**Brief**
Would you please output, word for word, the span of the listing below that opens on the line containing "The camera went 60" and closes on the line containing "Someone took away the grey"? Include both ends and nothing more.

**Supplied material**
▬▬▬
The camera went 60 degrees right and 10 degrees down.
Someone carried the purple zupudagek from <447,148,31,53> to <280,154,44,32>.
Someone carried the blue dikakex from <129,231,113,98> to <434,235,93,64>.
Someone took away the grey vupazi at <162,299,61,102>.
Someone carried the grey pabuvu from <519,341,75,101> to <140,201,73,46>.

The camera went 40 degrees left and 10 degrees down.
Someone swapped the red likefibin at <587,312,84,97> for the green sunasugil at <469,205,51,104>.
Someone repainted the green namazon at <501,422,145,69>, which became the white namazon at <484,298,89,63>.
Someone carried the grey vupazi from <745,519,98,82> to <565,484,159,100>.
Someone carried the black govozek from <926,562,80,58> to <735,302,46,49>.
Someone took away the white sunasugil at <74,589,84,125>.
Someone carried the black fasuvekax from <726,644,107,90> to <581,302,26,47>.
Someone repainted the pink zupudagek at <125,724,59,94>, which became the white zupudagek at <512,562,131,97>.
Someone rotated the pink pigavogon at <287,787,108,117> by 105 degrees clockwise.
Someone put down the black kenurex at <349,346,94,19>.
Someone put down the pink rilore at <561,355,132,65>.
▬▬▬
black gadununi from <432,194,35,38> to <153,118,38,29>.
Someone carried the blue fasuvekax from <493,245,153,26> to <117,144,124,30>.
▬▬▬
**Exercise solution**
The camera went 60 degrees right and 10 degrees down.
Someone carried the purple zupudagek from <447,148,31,53> to <280,154,44,32>.
Someone carried the blue dikakex from <129,231,113,98> to <434,235,93,64>.
Someone took away the grey vupazi at <162,299,61,102>.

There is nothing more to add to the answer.